[Available data — start]

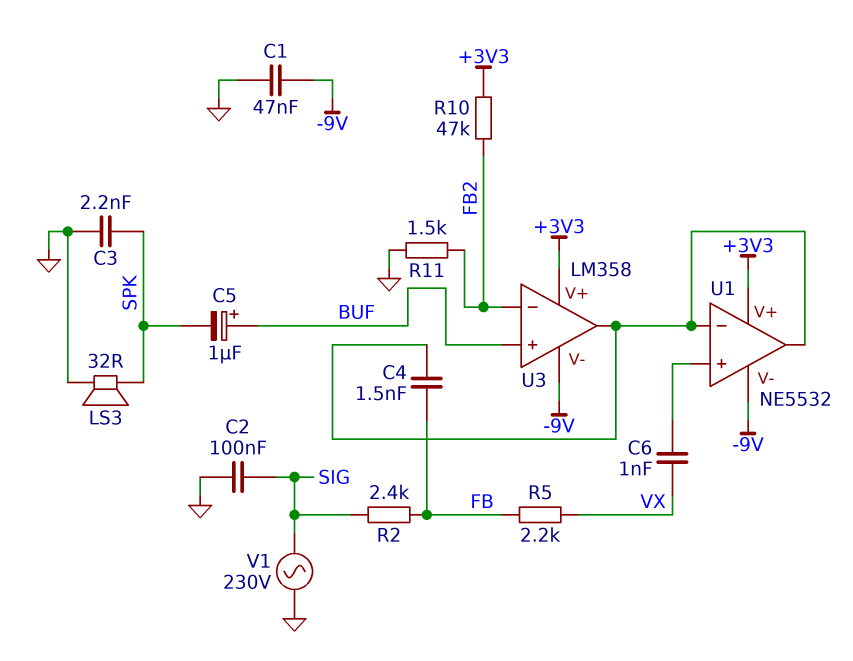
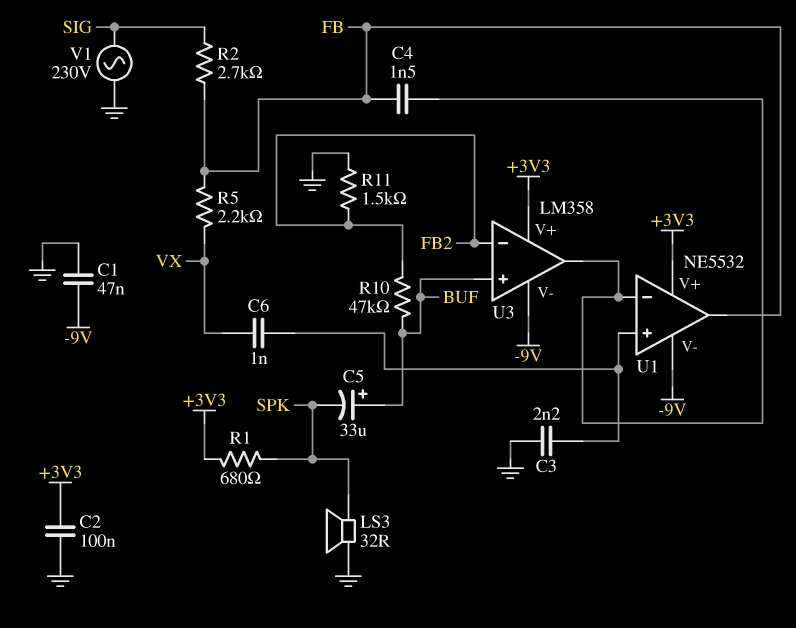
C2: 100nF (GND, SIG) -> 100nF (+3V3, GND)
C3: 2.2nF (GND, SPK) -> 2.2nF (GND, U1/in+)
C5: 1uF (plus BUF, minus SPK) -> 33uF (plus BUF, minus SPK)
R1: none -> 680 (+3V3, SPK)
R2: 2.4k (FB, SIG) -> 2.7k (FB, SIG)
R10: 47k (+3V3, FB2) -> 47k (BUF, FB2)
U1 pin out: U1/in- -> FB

[Available data — finish]
[Available data — start]

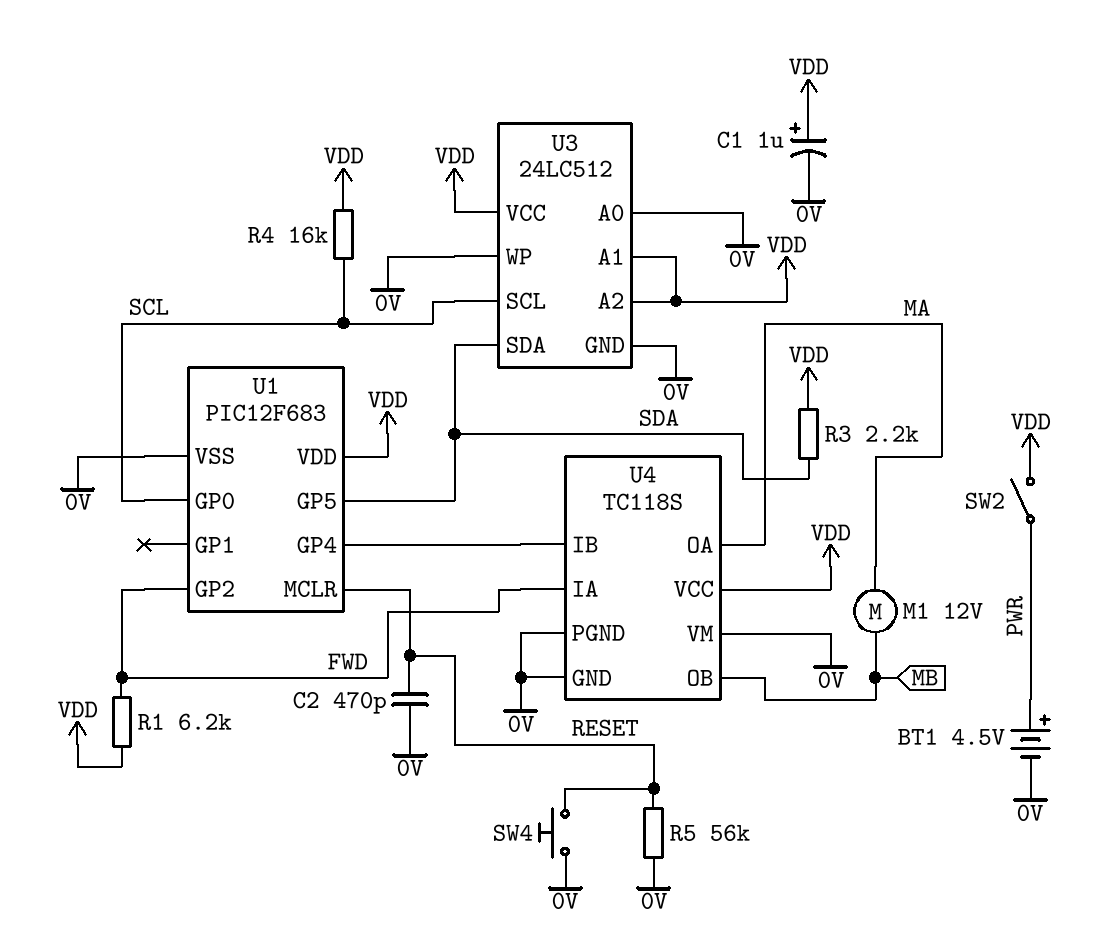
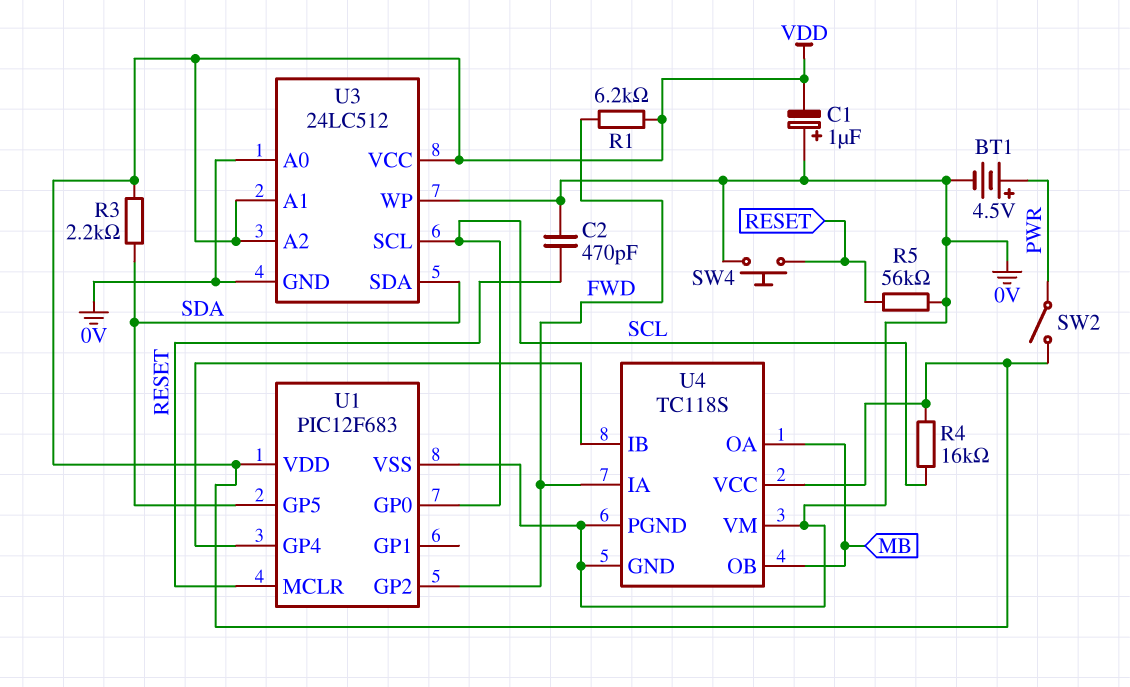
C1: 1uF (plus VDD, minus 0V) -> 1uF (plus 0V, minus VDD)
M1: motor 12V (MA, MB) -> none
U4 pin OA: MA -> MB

[Available data — finish]

§ **Problem details**
Starting from the data above, filter for lines with "plus" and copy each one.

§ **Answer for the task**
C5: 1uF (plus BUF, minus SPK) -> 33uF (plus BUF, minus SPK)
C1: 1uF (plus VDD, minus 0V) -> 1uF (plus 0V, minus VDD)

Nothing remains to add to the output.